(Version difference data)
• • • •

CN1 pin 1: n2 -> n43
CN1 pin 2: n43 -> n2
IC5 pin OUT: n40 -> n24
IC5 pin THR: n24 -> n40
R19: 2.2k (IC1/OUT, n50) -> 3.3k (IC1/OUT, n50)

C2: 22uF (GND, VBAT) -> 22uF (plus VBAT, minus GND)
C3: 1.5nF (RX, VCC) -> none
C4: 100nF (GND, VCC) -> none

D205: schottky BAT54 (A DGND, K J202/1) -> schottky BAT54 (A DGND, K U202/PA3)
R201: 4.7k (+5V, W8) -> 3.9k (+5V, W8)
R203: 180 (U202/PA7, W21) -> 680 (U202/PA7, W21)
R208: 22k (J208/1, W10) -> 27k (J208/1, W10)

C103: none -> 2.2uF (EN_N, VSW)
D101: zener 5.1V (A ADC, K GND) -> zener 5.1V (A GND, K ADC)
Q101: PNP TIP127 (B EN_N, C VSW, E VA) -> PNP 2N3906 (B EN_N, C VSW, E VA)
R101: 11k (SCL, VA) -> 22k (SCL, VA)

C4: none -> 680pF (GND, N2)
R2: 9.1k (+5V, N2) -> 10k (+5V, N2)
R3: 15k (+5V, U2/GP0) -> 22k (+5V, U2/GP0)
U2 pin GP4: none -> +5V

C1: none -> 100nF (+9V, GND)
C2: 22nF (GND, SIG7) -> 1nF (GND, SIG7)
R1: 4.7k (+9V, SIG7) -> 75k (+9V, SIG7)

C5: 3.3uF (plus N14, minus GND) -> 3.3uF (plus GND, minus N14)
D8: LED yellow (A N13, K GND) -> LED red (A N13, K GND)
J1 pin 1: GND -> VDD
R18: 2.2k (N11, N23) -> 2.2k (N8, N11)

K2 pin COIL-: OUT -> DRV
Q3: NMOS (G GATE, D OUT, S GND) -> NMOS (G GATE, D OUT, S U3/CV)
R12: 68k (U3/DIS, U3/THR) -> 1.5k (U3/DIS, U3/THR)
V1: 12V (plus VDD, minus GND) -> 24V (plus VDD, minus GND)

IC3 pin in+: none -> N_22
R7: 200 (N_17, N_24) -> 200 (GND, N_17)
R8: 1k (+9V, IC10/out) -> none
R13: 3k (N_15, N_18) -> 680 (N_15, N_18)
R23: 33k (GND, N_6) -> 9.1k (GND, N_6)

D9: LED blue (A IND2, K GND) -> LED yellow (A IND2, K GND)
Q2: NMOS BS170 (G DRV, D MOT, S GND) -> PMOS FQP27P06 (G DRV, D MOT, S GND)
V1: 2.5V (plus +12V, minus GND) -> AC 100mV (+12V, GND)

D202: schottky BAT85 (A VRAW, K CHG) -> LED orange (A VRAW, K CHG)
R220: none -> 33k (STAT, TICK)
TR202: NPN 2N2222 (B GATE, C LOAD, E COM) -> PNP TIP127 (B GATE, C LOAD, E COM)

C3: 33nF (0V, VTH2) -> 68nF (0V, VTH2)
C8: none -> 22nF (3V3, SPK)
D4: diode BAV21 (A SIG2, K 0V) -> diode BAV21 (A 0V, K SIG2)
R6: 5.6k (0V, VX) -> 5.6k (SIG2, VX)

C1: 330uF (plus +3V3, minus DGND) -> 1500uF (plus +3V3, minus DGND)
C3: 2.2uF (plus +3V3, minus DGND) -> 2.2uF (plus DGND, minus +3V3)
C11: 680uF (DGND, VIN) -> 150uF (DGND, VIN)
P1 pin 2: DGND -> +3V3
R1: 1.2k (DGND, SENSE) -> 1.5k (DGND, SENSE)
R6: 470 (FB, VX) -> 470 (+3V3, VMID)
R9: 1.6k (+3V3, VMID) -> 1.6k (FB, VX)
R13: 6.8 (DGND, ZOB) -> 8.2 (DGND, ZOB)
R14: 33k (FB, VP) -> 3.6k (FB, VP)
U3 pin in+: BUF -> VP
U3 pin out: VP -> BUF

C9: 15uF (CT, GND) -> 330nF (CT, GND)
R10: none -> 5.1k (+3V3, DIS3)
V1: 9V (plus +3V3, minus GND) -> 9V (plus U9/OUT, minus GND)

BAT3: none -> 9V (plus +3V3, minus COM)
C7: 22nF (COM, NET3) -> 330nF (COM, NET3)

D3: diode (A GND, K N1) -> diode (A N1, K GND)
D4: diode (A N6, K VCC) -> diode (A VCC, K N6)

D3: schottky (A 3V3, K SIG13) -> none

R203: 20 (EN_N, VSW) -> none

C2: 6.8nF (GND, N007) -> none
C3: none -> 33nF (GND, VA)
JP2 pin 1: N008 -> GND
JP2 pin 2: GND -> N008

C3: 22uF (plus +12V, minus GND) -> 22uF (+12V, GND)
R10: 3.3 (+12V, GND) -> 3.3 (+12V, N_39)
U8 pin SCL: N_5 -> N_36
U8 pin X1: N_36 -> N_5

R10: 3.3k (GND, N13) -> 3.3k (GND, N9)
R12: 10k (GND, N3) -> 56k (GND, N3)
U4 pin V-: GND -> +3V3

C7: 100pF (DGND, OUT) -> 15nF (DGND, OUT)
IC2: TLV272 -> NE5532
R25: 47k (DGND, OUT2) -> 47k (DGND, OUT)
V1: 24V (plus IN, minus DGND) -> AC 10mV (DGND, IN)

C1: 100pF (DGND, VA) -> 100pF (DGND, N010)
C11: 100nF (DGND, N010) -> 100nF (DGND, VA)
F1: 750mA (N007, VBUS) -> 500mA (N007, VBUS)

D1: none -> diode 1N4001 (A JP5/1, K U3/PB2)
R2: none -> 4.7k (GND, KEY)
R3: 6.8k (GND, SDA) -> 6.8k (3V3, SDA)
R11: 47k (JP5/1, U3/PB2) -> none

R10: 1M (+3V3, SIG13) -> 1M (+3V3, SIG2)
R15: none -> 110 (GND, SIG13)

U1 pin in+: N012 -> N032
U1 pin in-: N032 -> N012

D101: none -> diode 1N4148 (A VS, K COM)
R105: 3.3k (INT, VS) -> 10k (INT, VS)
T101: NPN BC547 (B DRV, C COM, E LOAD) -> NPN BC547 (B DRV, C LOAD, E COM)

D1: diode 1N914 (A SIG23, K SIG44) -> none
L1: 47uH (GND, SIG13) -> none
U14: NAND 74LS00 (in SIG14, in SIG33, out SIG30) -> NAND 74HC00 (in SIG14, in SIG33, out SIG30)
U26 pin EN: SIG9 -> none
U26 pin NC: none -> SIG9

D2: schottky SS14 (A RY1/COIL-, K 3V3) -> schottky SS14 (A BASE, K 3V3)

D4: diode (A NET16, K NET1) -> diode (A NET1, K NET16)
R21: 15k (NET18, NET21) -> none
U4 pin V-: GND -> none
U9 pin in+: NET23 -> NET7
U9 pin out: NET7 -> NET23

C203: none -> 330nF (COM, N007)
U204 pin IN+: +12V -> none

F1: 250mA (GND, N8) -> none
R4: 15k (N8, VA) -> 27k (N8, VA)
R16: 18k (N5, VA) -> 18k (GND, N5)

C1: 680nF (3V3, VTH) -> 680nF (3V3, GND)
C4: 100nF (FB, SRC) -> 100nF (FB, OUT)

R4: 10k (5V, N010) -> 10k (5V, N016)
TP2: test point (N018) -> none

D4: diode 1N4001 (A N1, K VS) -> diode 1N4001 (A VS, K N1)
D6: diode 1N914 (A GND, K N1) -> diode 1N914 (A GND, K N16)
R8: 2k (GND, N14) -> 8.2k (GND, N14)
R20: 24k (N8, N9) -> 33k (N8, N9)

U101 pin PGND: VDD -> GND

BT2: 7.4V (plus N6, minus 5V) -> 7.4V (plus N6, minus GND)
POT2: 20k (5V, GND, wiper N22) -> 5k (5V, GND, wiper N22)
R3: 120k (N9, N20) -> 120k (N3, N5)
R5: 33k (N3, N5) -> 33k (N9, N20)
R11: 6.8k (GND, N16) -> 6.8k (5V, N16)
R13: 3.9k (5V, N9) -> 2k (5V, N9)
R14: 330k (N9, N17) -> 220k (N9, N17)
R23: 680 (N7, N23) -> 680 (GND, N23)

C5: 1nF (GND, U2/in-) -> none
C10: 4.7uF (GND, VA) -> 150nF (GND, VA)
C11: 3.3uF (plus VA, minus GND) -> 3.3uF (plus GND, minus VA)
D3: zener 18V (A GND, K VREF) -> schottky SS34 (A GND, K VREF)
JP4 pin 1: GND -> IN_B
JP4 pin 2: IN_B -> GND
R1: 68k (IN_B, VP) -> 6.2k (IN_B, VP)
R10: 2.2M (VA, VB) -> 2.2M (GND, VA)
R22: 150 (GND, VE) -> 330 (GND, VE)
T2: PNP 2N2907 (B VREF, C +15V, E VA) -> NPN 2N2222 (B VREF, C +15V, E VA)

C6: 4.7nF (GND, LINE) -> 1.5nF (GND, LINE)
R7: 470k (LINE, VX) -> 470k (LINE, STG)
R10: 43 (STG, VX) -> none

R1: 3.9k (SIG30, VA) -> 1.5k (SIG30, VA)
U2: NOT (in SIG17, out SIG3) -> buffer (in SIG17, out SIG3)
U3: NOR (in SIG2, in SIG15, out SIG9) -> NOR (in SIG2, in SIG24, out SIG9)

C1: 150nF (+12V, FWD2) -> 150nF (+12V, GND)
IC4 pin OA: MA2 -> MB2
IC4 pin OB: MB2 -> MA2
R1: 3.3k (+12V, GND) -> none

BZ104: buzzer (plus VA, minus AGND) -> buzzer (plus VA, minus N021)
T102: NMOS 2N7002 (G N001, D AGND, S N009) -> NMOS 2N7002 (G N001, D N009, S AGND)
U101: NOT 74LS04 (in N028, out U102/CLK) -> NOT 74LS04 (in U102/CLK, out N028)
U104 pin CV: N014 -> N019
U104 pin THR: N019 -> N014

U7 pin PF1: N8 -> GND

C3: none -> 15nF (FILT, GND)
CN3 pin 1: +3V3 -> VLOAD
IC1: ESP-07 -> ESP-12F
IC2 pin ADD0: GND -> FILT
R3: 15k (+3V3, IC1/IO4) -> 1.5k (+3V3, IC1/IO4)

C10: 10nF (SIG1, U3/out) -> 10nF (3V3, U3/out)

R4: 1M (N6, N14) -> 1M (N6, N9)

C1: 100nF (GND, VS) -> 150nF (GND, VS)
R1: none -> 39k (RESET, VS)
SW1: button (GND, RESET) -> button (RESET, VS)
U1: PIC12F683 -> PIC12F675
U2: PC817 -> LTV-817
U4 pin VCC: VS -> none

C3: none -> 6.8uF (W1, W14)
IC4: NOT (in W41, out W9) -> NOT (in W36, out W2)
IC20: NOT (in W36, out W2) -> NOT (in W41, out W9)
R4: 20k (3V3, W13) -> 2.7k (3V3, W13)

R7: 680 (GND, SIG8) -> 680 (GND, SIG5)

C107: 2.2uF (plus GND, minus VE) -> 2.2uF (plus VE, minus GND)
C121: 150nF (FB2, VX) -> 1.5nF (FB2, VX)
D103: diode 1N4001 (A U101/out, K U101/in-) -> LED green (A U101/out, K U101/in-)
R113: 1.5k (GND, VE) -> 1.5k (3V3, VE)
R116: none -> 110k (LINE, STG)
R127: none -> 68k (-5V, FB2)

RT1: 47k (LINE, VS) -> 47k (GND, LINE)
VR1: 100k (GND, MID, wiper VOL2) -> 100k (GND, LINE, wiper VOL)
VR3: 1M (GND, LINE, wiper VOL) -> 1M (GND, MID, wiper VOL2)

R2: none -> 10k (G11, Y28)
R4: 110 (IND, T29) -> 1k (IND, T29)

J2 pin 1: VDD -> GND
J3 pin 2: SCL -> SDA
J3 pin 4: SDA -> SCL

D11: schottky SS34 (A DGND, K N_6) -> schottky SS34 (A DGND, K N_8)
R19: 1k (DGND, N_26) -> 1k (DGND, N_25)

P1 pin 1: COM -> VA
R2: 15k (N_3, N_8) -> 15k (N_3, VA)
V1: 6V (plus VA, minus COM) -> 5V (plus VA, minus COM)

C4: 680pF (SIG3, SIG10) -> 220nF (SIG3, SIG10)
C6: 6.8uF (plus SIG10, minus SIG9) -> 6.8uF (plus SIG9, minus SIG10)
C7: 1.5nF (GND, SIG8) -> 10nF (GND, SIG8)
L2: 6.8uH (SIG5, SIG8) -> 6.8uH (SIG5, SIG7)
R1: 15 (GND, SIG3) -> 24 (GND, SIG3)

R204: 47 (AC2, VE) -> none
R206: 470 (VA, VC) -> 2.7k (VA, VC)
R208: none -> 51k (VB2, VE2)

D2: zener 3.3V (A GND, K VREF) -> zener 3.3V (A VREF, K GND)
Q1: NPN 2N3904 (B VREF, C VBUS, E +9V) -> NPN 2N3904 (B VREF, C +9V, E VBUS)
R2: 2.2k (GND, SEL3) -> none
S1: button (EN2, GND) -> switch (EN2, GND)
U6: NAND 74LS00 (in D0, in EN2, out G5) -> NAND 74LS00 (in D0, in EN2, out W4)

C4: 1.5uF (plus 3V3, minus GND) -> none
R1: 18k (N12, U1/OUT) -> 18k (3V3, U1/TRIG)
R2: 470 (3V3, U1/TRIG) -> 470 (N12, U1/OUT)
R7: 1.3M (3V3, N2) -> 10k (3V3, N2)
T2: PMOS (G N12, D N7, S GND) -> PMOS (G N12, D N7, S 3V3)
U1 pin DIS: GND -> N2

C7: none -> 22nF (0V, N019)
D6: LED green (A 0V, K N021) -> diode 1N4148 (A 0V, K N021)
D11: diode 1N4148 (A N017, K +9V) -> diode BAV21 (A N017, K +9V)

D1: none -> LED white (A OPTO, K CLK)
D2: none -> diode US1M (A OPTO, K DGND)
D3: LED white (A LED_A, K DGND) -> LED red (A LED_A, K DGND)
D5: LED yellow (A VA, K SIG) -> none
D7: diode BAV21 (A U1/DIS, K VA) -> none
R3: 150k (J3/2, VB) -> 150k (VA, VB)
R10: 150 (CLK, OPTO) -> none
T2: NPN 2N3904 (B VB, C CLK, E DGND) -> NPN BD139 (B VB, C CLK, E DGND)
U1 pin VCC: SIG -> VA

• • • •

● What the task requires
Wherever a line of the data above contains "RESET", copy that line.

● Reply
R1: none -> 39k (RESET, VS)
SW1: button (GND, RESET) -> button (RESET, VS)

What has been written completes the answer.